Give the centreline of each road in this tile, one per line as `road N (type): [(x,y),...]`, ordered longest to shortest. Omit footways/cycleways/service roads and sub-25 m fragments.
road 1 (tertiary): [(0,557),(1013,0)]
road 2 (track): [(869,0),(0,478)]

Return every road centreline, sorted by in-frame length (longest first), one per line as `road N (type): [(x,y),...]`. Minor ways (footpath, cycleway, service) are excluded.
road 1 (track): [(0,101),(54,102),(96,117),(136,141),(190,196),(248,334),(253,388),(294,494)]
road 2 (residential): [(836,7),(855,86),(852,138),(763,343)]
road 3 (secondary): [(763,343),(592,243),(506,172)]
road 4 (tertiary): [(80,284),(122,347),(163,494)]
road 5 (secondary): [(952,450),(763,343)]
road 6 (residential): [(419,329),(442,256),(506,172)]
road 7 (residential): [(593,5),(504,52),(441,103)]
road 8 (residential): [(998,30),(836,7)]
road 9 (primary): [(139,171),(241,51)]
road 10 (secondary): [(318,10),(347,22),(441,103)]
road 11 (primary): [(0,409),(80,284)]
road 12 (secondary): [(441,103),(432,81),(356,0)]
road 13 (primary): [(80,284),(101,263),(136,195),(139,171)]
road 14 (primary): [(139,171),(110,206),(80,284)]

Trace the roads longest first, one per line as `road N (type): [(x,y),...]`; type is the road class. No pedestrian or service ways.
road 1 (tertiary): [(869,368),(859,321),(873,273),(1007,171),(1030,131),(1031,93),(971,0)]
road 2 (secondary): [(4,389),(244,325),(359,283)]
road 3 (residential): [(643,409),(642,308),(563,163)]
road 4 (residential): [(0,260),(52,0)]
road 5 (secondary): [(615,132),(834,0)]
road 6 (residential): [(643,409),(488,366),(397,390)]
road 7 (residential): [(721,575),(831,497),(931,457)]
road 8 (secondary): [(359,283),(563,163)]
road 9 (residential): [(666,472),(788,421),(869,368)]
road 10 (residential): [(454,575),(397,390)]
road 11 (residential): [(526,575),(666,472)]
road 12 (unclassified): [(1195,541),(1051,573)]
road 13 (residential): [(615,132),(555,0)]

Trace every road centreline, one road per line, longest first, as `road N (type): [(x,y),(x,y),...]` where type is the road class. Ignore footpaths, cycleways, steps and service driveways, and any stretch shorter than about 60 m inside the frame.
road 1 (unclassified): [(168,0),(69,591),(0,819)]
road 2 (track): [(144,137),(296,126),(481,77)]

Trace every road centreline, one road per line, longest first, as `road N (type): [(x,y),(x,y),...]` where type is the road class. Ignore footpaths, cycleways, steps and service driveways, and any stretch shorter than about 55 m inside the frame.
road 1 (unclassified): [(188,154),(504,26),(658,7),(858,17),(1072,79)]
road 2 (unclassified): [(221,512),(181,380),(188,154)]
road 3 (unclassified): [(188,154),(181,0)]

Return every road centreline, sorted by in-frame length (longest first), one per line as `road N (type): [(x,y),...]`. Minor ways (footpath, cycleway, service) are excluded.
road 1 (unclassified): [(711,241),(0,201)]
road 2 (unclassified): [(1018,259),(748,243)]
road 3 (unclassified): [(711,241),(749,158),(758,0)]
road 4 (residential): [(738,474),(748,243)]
::::::
So that nothing is lost, please repeat all of the entries exactly.

Give the centreline of each road in this tile, one per line as `road N (type): [(x,y),...]`, ordered longest to shortest. Omit footways/cycleways/service roads and sub-25 m fragments.
road 1 (tertiary): [(0,557),(1013,0)]
road 2 (track): [(869,0),(0,478)]

Return every road centreline, sorted by in-frame length (longest first), one per line as `road N (type): [(x,y),...]`. Minor ways (footpath, cycleway, service) are excluded.
road 1 (track): [(0,101),(54,102),(96,117),(136,141),(190,196),(248,334),(253,388),(294,494)]
road 2 (residential): [(836,7),(855,86),(852,138),(763,343)]
road 3 (secondary): [(763,343),(592,243),(506,172)]
road 4 (tertiary): [(80,284),(122,347),(163,494)]
road 5 (secondary): [(952,450),(763,343)]
road 6 (residential): [(419,329),(442,256),(506,172)]
road 7 (residential): [(593,5),(504,52),(441,103)]
road 8 (residential): [(998,30),(836,7)]
road 9 (primary): [(139,171),(241,51)]
road 10 (secondary): [(318,10),(347,22),(441,103)]
road 11 (primary): [(0,409),(80,284)]
road 12 (secondary): [(441,103),(432,81),(356,0)]
road 13 (primary): [(80,284),(101,263),(136,195),(139,171)]
road 14 (primary): [(139,171),(110,206),(80,284)]

Trace the roads longest first, one per line as `road N (type): [(x,y),...]`; type is the road class. No pedestrian or service ways.
road 1 (tertiary): [(869,368),(859,321),(873,273),(1007,171),(1030,131),(1031,93),(971,0)]
road 2 (secondary): [(4,389),(244,325),(359,283)]
road 3 (residential): [(643,409),(642,308),(563,163)]
road 4 (residential): [(0,260),(52,0)]
road 5 (secondary): [(615,132),(834,0)]
road 6 (residential): [(643,409),(488,366),(397,390)]
road 7 (residential): [(721,575),(831,497),(931,457)]
road 8 (secondary): [(359,283),(563,163)]
road 9 (residential): [(666,472),(788,421),(869,368)]
road 10 (residential): [(454,575),(397,390)]
road 11 (residential): [(526,575),(666,472)]
road 12 (unclassified): [(1195,541),(1051,573)]
road 13 (residential): [(615,132),(555,0)]

Trace every road centreline, one road per line, longest first, as `road N (type): [(x,y),(x,y),...]` where type is the road class. Ignore footpaths, cycleways, steps and service driveways, and any stretch shorter than about 60 m inside the frame.
road 1 (unclassified): [(168,0),(69,591),(0,819)]
road 2 (track): [(144,137),(296,126),(481,77)]

Trace every road centreline, one road per line, longest first, as `road N (type): [(x,y),(x,y),...]` where type is the road class. Ignore footpaths, cycleways, steps and service driveways, and any stretch shorter than about 55 m inside the frame.
road 1 (unclassified): [(188,154),(504,26),(658,7),(858,17),(1072,79)]
road 2 (unclassified): [(221,512),(181,380),(188,154)]
road 3 (unclassified): [(188,154),(181,0)]

Return every road centreline, sorted by in-frame length (longest first), one per line as `road N (type): [(x,y),...]`. Minor ways (footpath, cycleway, service) are excluded.
road 1 (unclassified): [(711,241),(0,201)]
road 2 (unclassified): [(1018,259),(748,243)]
road 3 (unclassified): [(711,241),(749,158),(758,0)]
road 4 (residential): [(738,474),(748,243)]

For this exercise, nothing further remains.